## Exercise description
Across the material below, how many lines contain the word "diode"? Give only the number.

── Material provided ──

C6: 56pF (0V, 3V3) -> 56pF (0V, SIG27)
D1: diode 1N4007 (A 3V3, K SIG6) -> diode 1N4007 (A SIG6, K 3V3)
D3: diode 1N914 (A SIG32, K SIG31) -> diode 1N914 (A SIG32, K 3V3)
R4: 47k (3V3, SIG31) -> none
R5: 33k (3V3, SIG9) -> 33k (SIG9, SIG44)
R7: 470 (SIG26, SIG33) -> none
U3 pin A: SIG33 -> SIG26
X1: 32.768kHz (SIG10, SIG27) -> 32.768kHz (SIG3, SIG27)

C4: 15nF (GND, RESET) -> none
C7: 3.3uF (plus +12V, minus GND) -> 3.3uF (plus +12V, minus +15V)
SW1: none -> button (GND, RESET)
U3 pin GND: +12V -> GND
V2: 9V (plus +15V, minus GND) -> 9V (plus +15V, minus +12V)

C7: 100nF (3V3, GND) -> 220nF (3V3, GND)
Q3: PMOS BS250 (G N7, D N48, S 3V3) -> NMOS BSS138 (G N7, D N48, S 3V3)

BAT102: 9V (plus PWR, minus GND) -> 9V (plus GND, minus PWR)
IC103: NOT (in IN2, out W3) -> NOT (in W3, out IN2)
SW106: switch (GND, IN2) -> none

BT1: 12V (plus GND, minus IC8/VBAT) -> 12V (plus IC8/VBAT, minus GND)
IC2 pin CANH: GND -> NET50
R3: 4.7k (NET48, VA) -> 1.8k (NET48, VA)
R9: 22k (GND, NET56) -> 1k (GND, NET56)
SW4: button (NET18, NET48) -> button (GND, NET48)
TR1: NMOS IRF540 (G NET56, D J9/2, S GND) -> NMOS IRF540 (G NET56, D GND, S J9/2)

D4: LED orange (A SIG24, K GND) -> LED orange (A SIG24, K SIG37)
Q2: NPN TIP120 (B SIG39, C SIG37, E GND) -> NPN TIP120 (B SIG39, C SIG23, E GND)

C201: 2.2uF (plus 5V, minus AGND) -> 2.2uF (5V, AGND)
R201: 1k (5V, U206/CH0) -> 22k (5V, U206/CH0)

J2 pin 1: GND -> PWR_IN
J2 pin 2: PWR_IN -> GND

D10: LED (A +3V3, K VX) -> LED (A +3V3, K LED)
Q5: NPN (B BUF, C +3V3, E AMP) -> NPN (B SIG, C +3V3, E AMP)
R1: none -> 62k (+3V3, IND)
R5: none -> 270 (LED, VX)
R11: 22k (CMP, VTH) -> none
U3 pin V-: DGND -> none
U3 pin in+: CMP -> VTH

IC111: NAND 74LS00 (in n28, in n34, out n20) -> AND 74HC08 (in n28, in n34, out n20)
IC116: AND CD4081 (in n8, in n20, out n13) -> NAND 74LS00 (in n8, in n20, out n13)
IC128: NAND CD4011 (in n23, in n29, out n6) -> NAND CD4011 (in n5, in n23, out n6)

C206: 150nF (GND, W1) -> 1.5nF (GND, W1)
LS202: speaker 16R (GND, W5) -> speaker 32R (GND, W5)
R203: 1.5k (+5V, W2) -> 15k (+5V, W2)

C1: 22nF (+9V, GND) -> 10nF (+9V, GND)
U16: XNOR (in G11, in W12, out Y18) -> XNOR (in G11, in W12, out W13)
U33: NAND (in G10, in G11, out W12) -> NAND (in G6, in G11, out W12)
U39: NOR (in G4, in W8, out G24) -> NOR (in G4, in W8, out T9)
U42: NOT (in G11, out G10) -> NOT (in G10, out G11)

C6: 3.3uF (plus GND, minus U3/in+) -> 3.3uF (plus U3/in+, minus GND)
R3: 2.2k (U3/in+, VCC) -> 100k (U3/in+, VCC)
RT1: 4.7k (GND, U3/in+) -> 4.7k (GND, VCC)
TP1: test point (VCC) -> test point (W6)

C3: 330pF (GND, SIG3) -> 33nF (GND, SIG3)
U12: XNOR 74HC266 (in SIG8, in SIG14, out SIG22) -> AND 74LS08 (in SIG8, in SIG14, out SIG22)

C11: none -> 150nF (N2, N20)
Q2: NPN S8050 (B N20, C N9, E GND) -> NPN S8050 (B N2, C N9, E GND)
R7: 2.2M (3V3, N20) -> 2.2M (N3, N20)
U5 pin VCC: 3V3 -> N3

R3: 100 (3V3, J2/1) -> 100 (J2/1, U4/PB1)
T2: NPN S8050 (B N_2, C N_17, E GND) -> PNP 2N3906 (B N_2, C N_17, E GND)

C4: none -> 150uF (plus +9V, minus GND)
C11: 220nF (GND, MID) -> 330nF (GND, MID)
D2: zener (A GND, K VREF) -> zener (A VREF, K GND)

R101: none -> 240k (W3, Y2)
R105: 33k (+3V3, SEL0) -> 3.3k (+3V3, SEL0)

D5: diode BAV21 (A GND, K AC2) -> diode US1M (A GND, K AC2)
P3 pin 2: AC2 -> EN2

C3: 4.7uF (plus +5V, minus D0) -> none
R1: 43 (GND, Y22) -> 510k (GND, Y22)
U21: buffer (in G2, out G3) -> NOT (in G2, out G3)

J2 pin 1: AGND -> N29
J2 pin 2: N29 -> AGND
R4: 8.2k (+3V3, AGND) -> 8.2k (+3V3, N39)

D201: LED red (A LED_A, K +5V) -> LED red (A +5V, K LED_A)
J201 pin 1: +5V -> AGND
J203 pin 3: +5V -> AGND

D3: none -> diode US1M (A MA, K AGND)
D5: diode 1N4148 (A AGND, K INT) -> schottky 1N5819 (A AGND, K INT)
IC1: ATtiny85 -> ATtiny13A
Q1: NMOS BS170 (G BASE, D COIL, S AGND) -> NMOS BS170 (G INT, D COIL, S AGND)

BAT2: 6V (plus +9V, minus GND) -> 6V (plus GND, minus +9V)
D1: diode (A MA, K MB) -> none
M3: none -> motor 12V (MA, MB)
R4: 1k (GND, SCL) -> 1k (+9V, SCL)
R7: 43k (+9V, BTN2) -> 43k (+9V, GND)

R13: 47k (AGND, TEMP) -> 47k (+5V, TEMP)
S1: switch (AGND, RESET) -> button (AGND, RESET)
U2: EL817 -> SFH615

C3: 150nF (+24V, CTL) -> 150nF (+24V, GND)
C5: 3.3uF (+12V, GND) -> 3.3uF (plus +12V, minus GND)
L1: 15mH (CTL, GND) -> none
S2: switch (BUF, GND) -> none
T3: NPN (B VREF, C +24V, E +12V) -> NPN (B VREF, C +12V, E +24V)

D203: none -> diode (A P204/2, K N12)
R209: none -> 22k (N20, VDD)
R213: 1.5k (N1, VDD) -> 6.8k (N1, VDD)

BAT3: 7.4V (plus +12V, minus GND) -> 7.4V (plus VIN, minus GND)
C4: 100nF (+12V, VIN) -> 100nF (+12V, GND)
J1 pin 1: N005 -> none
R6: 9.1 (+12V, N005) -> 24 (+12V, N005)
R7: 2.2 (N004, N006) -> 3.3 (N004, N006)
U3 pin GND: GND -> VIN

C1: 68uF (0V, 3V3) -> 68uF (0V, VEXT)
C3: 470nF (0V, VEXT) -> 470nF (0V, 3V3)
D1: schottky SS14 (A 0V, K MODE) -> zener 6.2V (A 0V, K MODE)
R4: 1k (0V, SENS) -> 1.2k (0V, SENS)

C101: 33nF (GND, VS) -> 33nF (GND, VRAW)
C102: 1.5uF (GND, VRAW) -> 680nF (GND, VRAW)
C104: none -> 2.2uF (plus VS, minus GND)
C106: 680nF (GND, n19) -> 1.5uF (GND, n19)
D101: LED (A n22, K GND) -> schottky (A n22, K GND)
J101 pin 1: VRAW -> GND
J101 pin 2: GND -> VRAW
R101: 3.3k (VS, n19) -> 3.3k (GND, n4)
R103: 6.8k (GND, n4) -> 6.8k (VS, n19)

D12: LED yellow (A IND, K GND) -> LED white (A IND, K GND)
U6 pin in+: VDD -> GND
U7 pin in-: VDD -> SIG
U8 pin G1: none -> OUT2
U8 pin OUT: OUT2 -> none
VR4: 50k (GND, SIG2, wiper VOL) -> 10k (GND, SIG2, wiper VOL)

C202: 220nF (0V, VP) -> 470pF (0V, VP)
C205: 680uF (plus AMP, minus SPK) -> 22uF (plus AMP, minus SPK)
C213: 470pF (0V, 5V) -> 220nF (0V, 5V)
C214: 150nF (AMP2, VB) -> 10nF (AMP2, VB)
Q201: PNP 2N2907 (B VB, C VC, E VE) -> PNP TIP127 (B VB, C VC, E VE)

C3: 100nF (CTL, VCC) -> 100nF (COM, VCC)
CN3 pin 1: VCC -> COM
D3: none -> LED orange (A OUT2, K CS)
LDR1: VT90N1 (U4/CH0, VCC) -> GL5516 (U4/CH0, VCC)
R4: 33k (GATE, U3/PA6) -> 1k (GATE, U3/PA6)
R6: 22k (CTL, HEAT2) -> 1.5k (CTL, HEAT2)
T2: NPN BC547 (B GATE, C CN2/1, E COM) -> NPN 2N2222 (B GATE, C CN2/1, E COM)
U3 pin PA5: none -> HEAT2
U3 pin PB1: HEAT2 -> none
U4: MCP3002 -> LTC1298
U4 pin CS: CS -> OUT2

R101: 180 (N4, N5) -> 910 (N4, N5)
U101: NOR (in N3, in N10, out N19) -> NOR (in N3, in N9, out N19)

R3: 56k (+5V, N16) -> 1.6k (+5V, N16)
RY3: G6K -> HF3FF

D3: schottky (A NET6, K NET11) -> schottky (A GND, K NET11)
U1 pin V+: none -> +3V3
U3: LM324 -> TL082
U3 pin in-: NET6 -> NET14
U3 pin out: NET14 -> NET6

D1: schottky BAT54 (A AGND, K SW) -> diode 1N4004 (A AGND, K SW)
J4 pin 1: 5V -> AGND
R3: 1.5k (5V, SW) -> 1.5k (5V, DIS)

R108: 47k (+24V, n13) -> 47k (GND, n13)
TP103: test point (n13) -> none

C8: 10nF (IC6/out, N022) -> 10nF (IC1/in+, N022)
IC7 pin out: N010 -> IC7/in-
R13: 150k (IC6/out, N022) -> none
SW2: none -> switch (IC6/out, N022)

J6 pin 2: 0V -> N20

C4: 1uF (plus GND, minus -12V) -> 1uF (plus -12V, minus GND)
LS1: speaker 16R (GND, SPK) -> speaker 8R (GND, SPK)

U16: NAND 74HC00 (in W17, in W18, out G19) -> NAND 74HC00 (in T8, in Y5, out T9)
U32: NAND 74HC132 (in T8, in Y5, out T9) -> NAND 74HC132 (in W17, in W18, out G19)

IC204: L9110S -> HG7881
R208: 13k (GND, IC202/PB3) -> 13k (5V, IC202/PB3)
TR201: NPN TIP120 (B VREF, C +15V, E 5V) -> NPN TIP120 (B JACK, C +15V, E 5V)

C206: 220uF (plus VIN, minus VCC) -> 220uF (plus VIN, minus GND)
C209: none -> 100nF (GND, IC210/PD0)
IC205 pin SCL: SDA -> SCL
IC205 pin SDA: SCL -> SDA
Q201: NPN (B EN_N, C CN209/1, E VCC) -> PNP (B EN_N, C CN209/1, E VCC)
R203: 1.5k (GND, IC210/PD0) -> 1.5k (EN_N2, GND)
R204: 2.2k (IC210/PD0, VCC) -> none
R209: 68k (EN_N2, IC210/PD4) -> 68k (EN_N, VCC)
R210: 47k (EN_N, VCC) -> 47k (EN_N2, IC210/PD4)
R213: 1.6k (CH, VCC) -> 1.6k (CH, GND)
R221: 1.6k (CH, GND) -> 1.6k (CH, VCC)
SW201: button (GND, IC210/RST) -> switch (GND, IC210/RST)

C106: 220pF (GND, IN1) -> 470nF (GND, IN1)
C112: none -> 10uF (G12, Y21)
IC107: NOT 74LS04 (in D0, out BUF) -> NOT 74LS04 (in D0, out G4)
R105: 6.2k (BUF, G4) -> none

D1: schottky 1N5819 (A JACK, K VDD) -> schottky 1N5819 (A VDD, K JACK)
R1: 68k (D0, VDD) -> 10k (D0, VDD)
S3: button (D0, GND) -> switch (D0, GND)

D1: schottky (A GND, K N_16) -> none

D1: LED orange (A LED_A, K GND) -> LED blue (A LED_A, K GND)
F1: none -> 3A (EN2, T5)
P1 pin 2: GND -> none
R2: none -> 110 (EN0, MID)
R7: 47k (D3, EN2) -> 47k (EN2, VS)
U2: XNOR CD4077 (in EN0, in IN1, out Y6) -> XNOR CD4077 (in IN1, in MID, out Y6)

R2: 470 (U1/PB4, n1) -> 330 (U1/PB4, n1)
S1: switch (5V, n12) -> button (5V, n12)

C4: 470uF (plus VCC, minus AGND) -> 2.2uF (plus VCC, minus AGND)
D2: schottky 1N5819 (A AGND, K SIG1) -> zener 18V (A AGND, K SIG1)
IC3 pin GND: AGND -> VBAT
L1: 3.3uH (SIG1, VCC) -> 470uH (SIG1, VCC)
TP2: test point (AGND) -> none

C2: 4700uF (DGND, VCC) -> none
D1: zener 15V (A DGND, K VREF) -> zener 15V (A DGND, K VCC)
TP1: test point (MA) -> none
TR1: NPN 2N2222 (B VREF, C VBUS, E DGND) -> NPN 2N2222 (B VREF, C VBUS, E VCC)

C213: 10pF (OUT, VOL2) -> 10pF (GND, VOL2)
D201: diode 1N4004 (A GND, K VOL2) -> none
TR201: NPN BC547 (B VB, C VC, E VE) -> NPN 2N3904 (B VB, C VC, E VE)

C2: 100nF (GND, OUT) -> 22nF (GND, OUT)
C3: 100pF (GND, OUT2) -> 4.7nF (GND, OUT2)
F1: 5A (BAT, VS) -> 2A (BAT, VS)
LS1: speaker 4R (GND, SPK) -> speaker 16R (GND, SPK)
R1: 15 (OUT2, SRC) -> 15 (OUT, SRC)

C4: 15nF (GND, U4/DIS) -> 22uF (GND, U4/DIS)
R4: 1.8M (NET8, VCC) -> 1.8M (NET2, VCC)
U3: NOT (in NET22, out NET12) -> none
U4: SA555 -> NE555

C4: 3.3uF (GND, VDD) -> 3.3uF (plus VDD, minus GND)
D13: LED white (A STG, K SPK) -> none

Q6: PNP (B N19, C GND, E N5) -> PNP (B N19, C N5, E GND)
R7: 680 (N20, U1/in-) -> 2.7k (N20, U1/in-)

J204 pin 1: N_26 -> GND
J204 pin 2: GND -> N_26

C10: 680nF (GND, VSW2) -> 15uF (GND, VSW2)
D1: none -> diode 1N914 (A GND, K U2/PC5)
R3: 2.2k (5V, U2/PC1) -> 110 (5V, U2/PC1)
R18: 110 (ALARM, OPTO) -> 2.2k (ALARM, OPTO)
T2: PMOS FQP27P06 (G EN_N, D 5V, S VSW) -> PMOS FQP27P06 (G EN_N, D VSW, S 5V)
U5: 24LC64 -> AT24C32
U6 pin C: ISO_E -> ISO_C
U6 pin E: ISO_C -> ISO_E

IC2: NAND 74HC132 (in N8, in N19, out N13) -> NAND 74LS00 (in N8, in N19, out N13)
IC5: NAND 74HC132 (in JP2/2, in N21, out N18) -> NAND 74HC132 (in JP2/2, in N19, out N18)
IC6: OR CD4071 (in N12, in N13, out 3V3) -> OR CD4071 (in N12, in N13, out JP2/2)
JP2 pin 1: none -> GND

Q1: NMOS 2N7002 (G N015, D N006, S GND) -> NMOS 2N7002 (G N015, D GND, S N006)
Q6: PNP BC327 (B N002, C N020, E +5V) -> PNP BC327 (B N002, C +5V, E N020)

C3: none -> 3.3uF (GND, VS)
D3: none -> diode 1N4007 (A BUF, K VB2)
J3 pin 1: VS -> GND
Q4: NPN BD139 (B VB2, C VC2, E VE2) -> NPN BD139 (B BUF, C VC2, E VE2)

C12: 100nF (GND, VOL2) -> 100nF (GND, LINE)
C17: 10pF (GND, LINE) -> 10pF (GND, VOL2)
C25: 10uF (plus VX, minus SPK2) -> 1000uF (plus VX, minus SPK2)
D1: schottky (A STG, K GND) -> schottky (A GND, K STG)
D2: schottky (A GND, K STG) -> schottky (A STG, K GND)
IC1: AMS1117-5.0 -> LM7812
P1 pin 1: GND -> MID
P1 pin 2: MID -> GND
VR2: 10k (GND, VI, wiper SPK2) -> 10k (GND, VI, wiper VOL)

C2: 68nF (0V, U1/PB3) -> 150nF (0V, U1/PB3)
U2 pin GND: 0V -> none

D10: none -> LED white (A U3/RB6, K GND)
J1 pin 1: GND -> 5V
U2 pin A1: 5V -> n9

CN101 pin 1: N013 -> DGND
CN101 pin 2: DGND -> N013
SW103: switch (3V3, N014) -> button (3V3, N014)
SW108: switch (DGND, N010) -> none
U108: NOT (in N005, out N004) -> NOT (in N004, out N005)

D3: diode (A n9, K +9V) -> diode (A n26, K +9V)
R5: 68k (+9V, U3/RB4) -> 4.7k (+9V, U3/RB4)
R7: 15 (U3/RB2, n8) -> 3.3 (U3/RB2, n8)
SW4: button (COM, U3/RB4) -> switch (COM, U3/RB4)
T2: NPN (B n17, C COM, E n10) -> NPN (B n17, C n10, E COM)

───

## Response to the task
12